▶ **What you will do**: Omit the images and output every line of the data below exactly.

▶ **The data**:
+++++
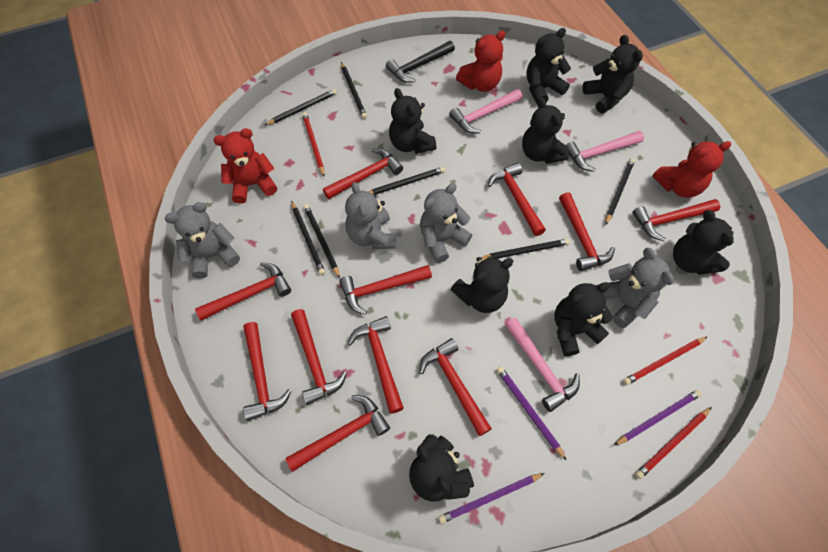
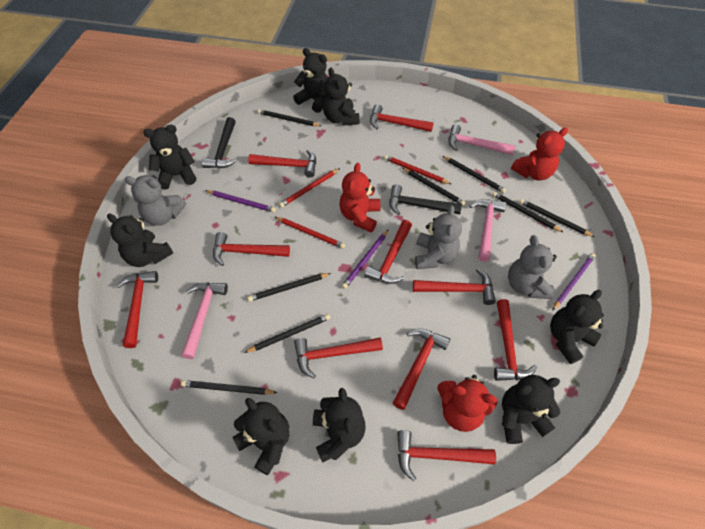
black hammer: 1 -> 2
black pencil: 7 -> 8
grey teddy bear: 4 -> 3
red hammer: 11 -> 10

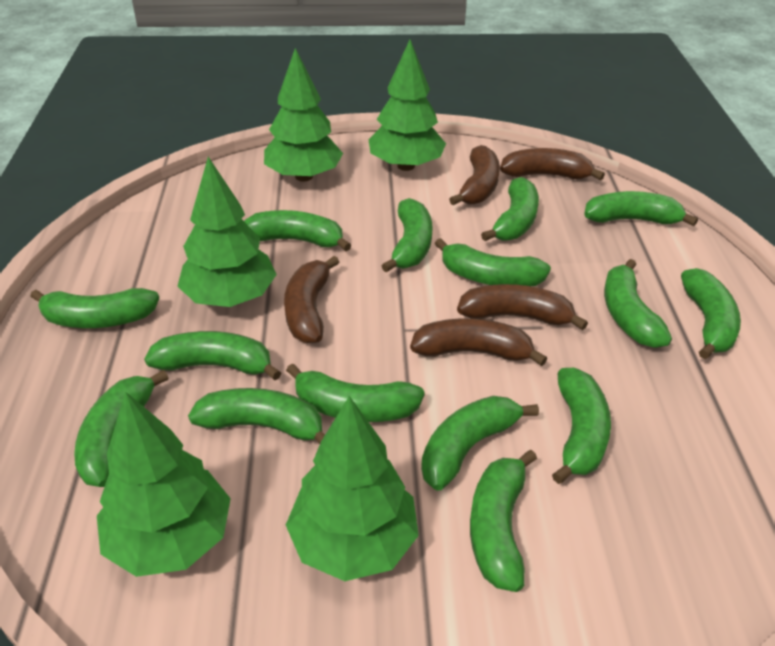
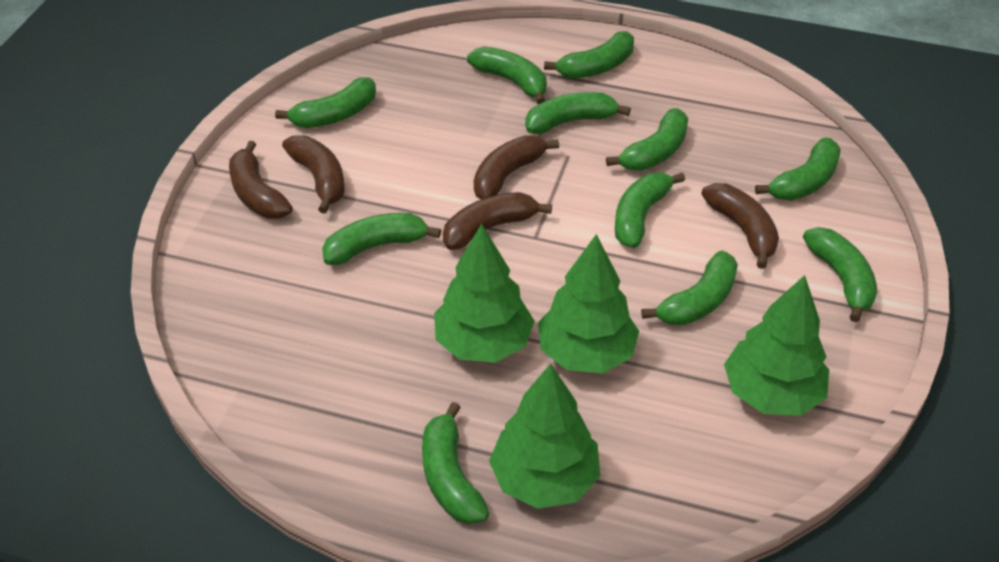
green banana: 15 -> 11
green tree: 5 -> 4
+++++
▶ **Answer for the task**:
black hammer: 1 -> 2
black pencil: 7 -> 8
grey teddy bear: 4 -> 3
red hammer: 11 -> 10

green banana: 15 -> 11
green tree: 5 -> 4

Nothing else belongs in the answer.